What the exercise asks. Please copy, character for character, the stretch of data from the line containing "storm (186, 650)" through the line containing "Tank [150, 495]".

☆ ☆ ☆ ☆ ☆ ☆ ☆

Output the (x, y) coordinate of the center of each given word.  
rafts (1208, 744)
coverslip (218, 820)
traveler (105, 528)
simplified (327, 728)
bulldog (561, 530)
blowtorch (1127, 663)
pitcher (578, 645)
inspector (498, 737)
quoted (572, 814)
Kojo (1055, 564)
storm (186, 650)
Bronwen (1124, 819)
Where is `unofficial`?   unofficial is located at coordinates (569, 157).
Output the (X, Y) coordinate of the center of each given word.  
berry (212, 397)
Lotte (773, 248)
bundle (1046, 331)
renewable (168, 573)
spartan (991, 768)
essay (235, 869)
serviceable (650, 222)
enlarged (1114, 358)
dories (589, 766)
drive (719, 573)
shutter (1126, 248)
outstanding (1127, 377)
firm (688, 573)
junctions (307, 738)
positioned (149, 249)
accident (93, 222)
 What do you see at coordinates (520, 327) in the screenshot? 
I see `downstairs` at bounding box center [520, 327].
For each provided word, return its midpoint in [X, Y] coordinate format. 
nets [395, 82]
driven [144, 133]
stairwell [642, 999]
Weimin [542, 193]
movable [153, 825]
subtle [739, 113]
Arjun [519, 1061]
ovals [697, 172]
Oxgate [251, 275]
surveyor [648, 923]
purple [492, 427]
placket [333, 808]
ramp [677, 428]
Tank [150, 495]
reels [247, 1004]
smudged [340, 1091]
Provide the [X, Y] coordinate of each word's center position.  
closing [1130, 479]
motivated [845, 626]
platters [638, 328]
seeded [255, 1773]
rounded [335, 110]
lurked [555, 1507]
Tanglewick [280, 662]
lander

☆ ☆ ☆ ☆ ☆ ☆ ☆

Expected answer.
storm (186, 650)
Bronwen (1124, 819)
Where is `unofficial`?   unofficial is located at coordinates (569, 157).
Output the (X, Y) coordinate of the center of each given word.  
berry (212, 397)
Lotte (773, 248)
bundle (1046, 331)
renewable (168, 573)
spartan (991, 768)
essay (235, 869)
serviceable (650, 222)
enlarged (1114, 358)
dories (589, 766)
drive (719, 573)
shutter (1126, 248)
outstanding (1127, 377)
firm (688, 573)
junctions (307, 738)
positioned (149, 249)
accident (93, 222)
 What do you see at coordinates (520, 327) in the screenshot? 
I see `downstairs` at bounding box center [520, 327].
For each provided word, return its midpoint in [X, Y] coordinate format. 
nets [395, 82]
driven [144, 133]
stairwell [642, 999]
Weimin [542, 193]
movable [153, 825]
subtle [739, 113]
Arjun [519, 1061]
ovals [697, 172]
Oxgate [251, 275]
surveyor [648, 923]
purple [492, 427]
placket [333, 808]
ramp [677, 428]
Tank [150, 495]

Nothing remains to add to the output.